Only one stretch of the records below is wanted: the lines from the one holding "purple star: (89, 18) -> (270, 68), moved" through the one holding "red triangle: (23, 152) -> (32, 140), moved". Return it exactly, both ends included.

* Data shown *

:::

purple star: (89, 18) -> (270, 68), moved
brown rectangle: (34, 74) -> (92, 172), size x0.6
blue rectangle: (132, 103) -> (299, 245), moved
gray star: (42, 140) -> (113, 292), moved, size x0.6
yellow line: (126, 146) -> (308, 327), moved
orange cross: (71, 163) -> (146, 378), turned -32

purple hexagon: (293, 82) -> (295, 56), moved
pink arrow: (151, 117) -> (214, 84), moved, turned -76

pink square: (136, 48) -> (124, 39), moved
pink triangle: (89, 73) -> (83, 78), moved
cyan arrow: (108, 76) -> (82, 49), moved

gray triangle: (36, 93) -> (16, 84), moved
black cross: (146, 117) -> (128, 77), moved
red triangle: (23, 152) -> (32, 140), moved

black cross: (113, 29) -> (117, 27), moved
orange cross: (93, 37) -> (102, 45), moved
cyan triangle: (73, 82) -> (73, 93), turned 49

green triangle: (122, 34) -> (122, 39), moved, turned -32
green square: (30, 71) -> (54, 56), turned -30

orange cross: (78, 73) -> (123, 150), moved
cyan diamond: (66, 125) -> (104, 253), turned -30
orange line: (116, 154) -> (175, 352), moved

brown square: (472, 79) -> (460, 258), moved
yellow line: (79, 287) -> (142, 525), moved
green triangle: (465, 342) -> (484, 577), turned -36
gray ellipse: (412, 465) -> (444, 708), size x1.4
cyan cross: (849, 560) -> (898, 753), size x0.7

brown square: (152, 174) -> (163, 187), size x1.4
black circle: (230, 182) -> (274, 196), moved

:::

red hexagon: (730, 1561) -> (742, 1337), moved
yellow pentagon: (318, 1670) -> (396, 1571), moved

:::

* Written answer *
purple star: (89, 18) -> (270, 68), moved
brown rectangle: (34, 74) -> (92, 172), size x0.6
blue rectangle: (132, 103) -> (299, 245), moved
gray star: (42, 140) -> (113, 292), moved, size x0.6
yellow line: (126, 146) -> (308, 327), moved
orange cross: (71, 163) -> (146, 378), turned -32

purple hexagon: (293, 82) -> (295, 56), moved
pink arrow: (151, 117) -> (214, 84), moved, turned -76

pink square: (136, 48) -> (124, 39), moved
pink triangle: (89, 73) -> (83, 78), moved
cyan arrow: (108, 76) -> (82, 49), moved

gray triangle: (36, 93) -> (16, 84), moved
black cross: (146, 117) -> (128, 77), moved
red triangle: (23, 152) -> (32, 140), moved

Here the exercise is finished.